Object change descriptions:
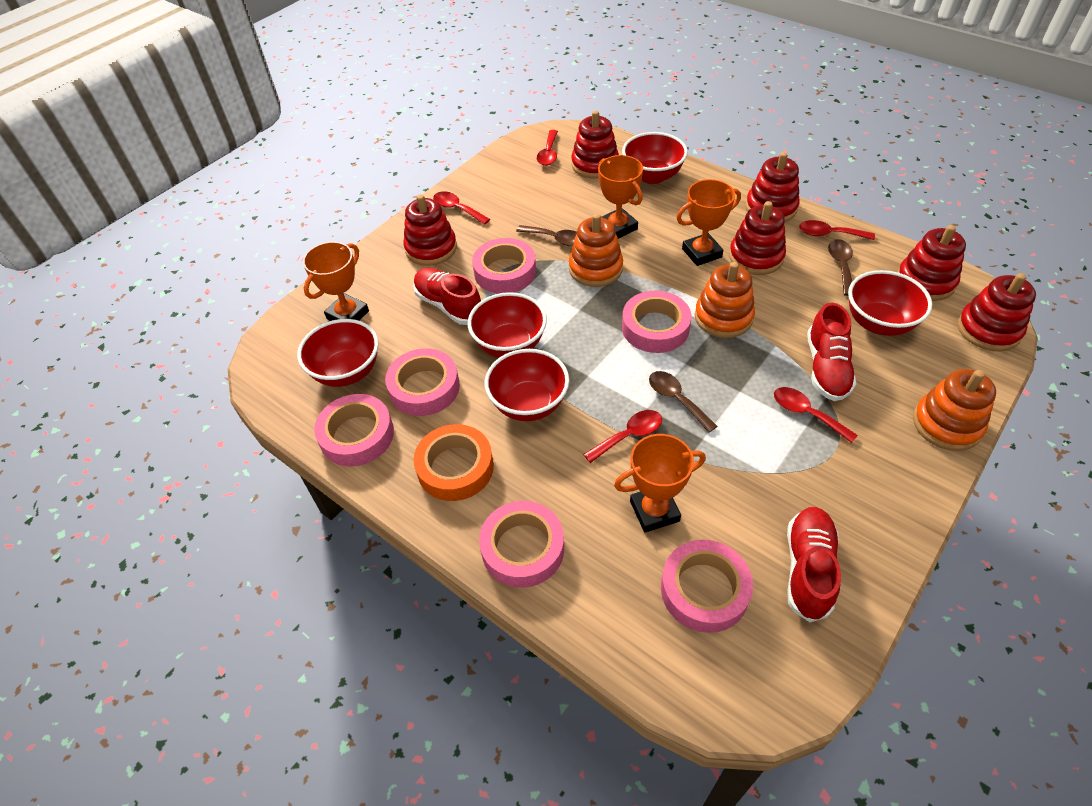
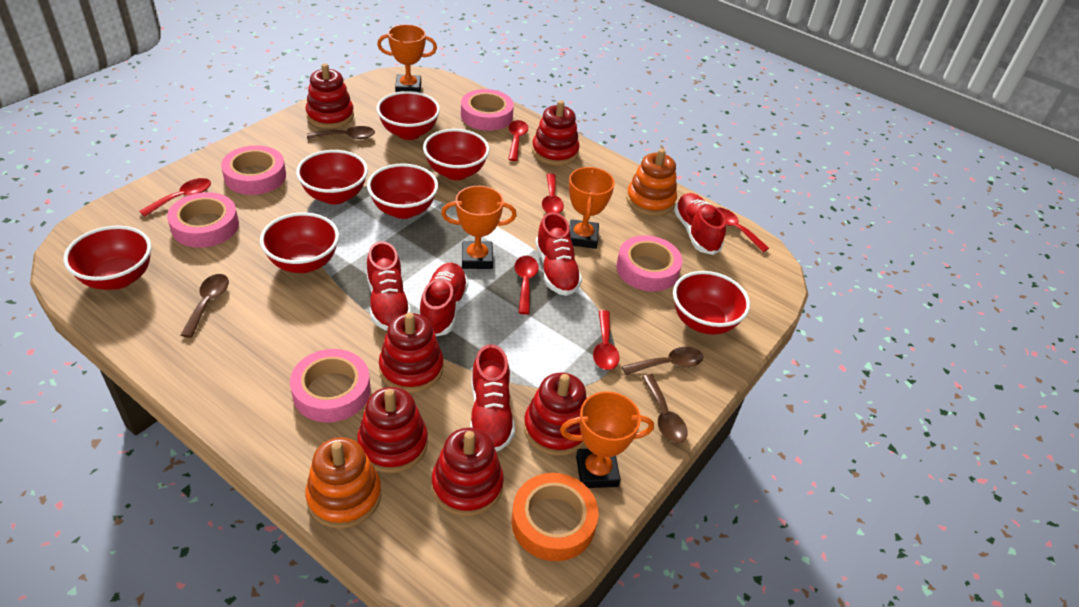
brown spoon: 3 -> 4
orange stacking toy: 3 -> 2
pink tape: 6 -> 5
red bowl: 5 -> 7
red shoe: 3 -> 5
red spoon: 5 -> 6

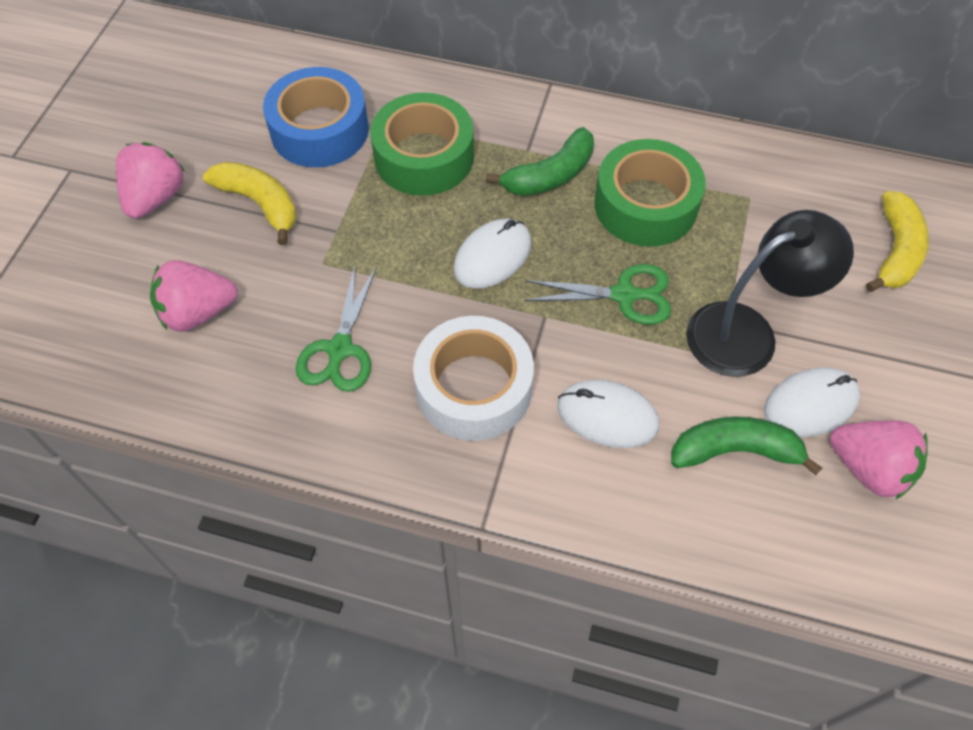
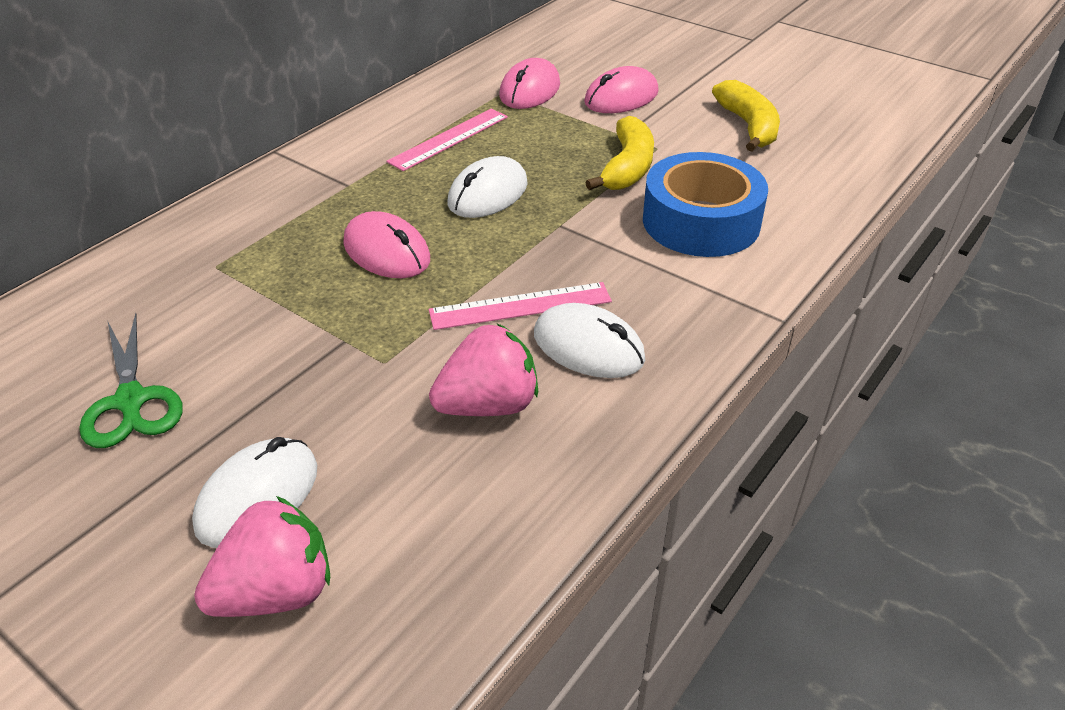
black lamp: 1 -> 0
green banana: 2 -> 0
green scissors: 2 -> 1
green tape: 2 -> 0
pink mouse: 0 -> 3
pink ruler: 0 -> 2
pink strawberry: 3 -> 2
white tape: 1 -> 0

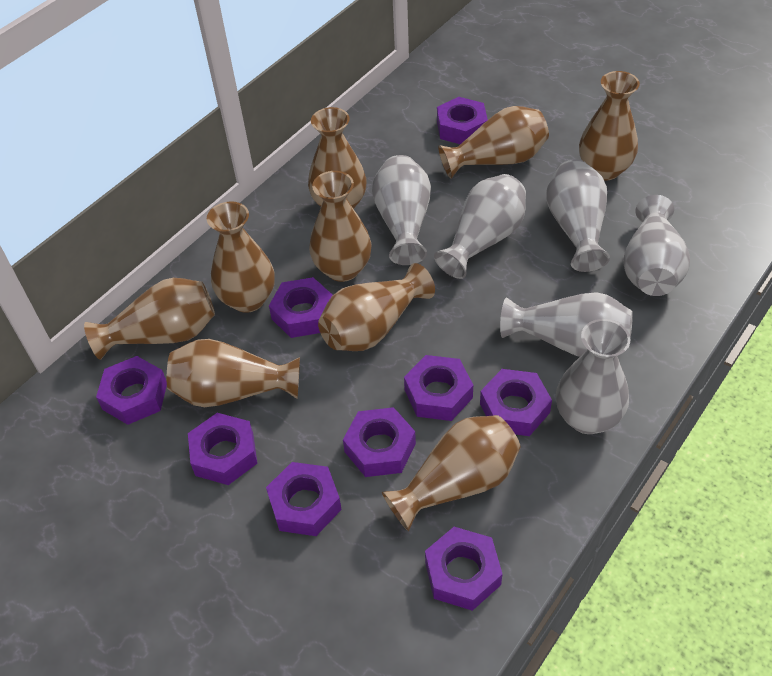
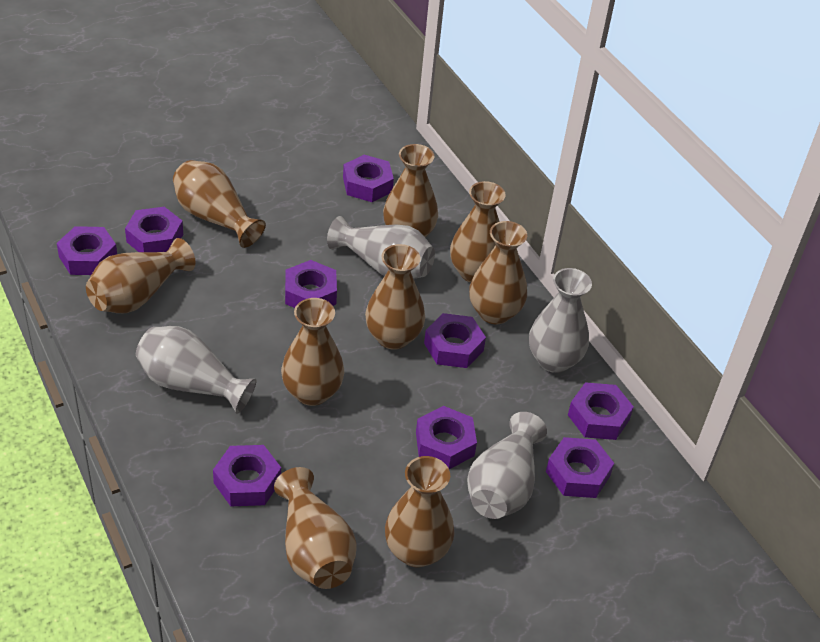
grey vase: 6 -> 4

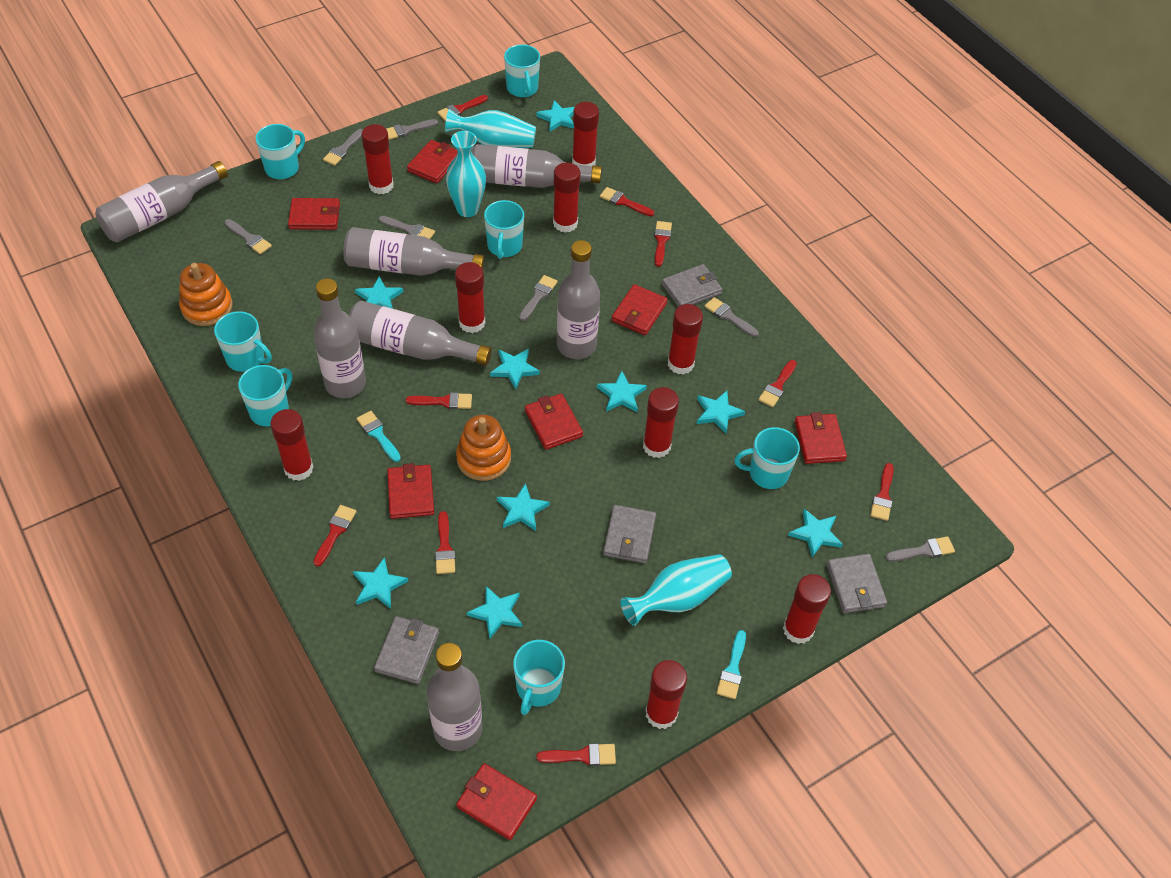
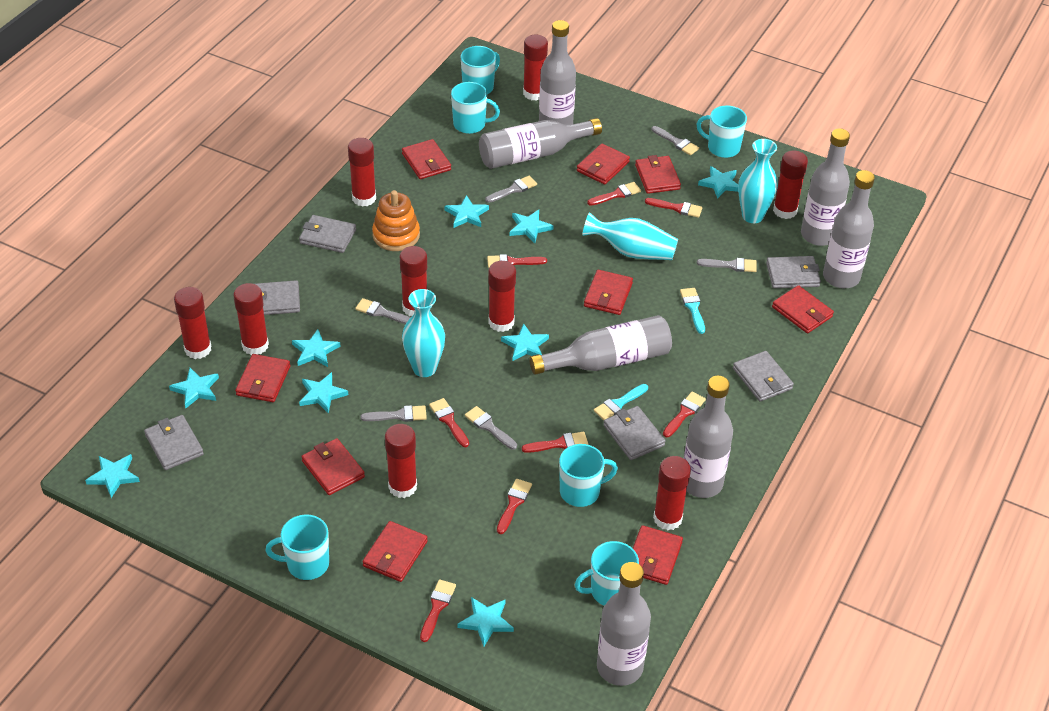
grey brush: 7 -> 6
grey wallet: 4 -> 6
orange stacking toy: 2 -> 1
red brush: 9 -> 8
red wallet: 7 -> 9
turquoise mug: 7 -> 6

Task. Wherever the string "grey" appears in the data above, report the whole line.

Response to the task.
grey vase: 6 -> 4
grey brush: 7 -> 6
grey wallet: 4 -> 6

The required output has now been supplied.